- [TASK GOAL]
Filter the entries for the word "marron". Copy each line in which it occurs.

===== SOURCE DATA =====

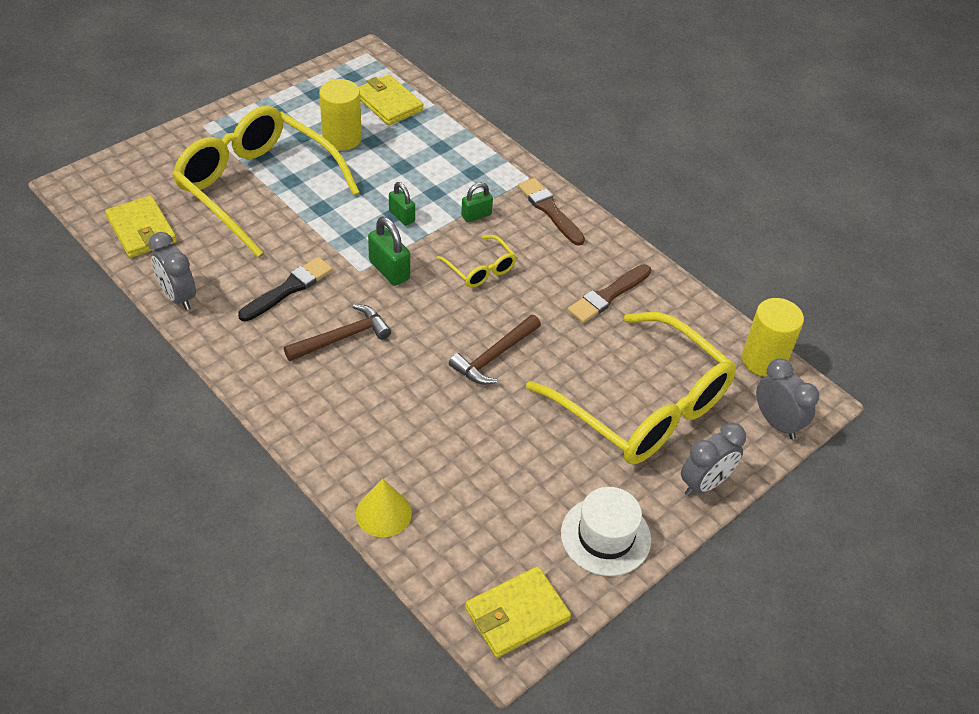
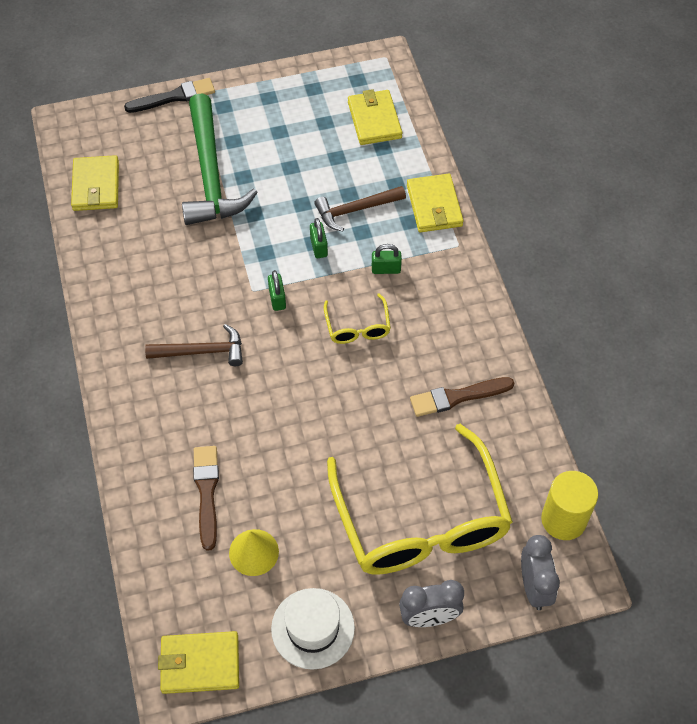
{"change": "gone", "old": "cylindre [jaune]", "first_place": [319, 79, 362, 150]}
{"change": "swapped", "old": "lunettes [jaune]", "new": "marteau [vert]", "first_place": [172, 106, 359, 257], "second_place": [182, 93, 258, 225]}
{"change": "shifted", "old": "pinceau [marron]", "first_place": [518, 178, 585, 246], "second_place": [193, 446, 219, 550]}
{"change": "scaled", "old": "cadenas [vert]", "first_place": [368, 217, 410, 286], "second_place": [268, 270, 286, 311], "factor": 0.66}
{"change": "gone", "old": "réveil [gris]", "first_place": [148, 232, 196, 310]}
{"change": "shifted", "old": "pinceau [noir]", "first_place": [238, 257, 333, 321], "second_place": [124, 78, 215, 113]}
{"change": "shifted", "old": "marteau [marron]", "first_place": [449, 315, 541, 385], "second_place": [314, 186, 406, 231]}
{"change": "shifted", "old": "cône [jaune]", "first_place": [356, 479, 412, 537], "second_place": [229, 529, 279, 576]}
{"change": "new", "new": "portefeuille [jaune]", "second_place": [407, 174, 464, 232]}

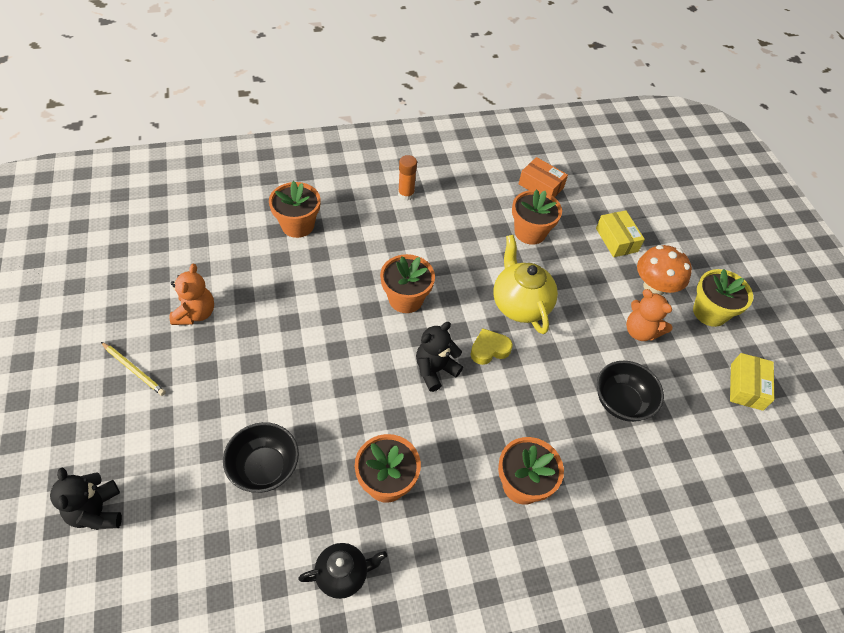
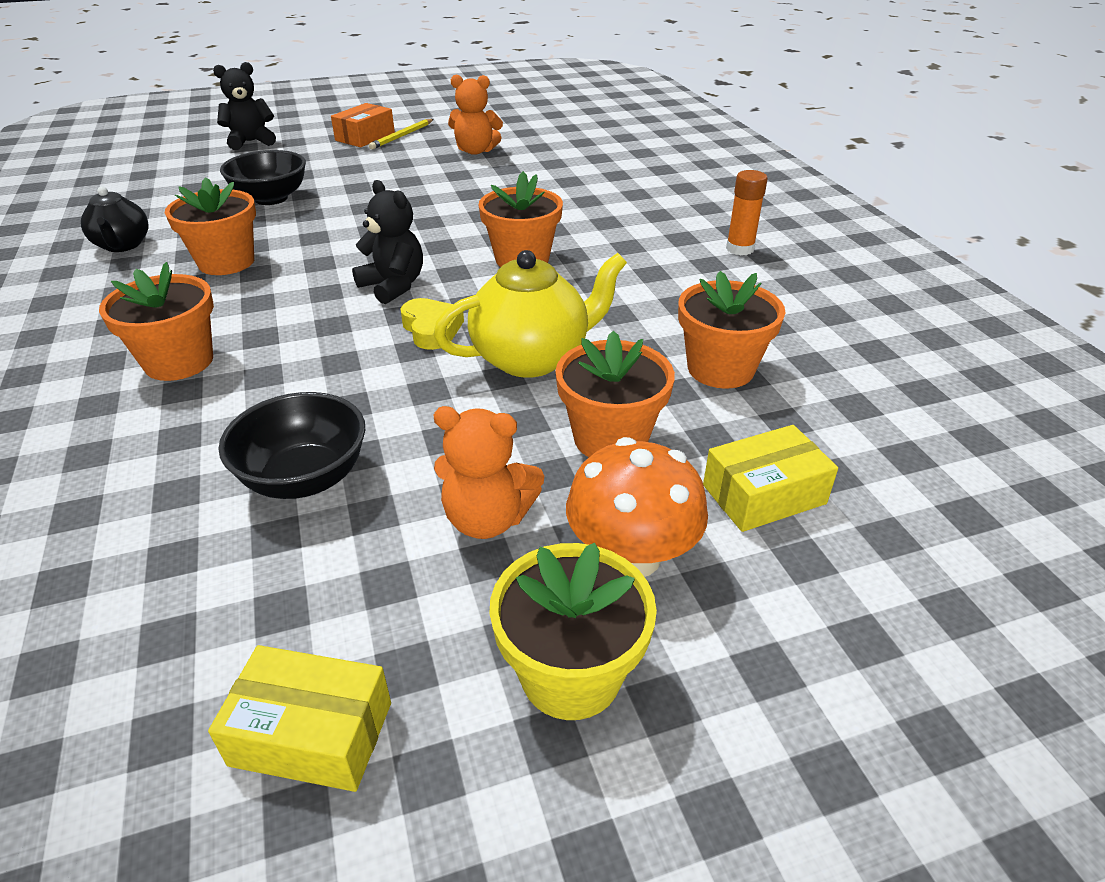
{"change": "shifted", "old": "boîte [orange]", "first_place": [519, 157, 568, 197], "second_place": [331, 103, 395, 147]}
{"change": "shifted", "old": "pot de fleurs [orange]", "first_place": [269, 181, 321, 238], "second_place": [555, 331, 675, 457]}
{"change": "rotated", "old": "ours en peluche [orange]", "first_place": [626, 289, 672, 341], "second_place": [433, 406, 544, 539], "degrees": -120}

=====
===== SOURCE DATA =====

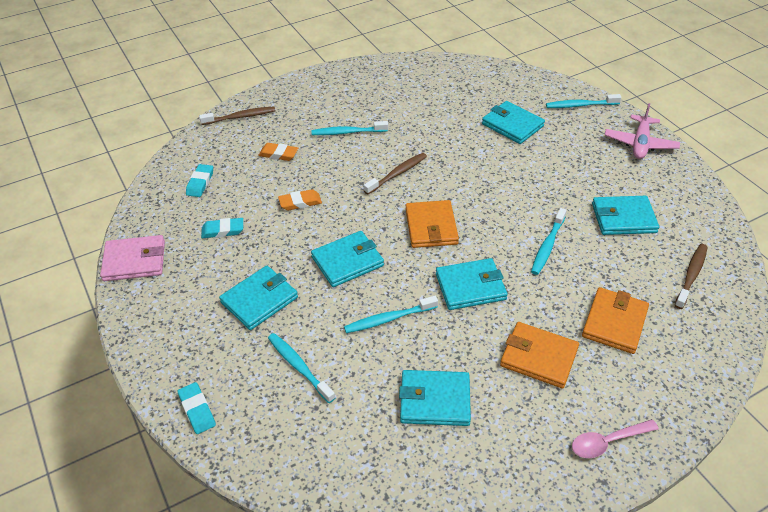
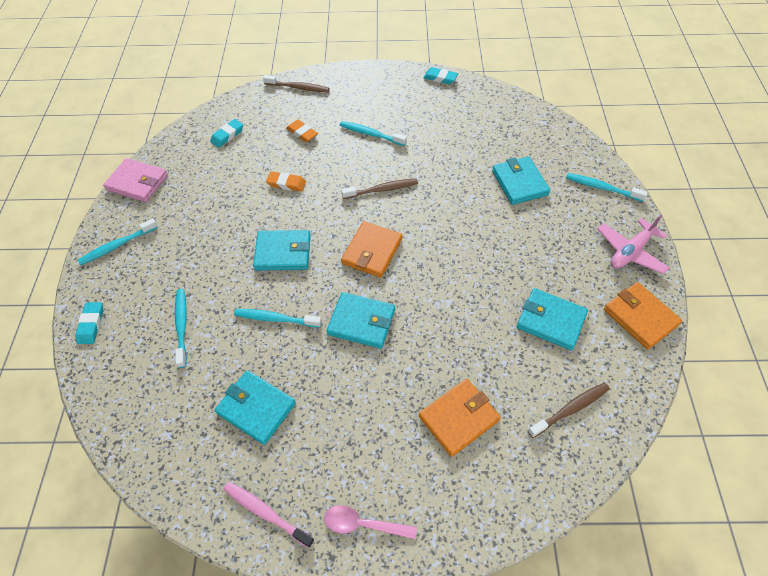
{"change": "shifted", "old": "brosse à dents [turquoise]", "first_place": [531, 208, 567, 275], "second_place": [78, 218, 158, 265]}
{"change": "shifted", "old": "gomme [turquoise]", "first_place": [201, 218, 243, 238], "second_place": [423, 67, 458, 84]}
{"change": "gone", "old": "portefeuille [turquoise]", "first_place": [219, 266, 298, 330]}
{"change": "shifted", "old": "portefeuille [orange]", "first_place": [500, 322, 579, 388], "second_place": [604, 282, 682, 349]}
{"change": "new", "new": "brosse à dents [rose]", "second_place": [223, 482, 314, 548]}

=====

- [WRITTEN RESPONSE]
{"change": "shifted", "old": "pinceau [marron]", "first_place": [518, 178, 585, 246], "second_place": [193, 446, 219, 550]}
{"change": "shifted", "old": "marteau [marron]", "first_place": [449, 315, 541, 385], "second_place": [314, 186, 406, 231]}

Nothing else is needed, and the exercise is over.